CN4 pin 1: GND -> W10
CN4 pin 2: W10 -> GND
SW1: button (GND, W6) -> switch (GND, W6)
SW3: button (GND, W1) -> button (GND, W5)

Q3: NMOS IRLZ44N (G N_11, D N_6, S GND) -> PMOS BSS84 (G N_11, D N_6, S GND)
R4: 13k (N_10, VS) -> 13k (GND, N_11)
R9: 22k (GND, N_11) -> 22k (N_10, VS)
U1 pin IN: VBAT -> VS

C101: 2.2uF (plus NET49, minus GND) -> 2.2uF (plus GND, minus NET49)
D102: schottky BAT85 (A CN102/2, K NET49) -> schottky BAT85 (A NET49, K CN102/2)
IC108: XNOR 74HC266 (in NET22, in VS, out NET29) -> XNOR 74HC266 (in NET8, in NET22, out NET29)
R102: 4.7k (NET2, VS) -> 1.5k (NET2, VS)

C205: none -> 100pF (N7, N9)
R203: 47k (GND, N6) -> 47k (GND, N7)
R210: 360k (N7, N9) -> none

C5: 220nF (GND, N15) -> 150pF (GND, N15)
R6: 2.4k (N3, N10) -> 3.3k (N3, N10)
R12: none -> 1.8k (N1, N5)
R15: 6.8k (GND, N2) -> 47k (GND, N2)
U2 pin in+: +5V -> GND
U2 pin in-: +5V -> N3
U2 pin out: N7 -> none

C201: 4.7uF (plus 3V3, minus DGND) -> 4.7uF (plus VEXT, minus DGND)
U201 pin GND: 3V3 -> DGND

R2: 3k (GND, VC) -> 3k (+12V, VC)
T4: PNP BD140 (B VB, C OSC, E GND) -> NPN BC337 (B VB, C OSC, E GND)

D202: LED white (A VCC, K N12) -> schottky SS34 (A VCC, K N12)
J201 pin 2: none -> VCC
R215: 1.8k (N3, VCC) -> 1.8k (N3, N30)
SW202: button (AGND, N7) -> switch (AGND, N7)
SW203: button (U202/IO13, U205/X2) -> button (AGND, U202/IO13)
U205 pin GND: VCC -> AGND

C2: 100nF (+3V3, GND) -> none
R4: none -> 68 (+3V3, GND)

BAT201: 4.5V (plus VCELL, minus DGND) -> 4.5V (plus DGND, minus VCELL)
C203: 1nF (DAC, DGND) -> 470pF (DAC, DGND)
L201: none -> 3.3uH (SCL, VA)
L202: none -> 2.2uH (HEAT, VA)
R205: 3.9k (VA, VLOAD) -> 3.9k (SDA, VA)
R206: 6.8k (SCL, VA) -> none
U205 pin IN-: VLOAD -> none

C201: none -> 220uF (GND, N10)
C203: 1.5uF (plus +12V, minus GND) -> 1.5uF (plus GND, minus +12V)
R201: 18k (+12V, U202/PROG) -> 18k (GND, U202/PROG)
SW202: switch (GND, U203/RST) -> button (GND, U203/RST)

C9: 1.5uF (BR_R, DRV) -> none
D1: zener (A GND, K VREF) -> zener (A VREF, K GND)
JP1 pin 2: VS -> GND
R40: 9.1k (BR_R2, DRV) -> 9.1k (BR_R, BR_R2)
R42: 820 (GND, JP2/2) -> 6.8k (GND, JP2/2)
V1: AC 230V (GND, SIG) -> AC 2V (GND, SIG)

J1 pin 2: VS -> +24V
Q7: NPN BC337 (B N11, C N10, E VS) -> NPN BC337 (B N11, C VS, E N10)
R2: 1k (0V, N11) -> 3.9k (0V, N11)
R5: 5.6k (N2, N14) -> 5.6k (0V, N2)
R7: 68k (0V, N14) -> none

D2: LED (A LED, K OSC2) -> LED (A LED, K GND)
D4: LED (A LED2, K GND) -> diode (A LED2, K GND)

→ **What to do**
Reproduce each line in the listing above that mentions the string "plus".

→ **Result**
C101: 2.2uF (plus NET49, minus GND) -> 2.2uF (plus GND, minus NET49)
C201: 4.7uF (plus 3V3, minus DGND) -> 4.7uF (plus VEXT, minus DGND)
BAT201: 4.5V (plus VCELL, minus DGND) -> 4.5V (plus DGND, minus VCELL)
C203: 1.5uF (plus +12V, minus GND) -> 1.5uF (plus GND, minus +12V)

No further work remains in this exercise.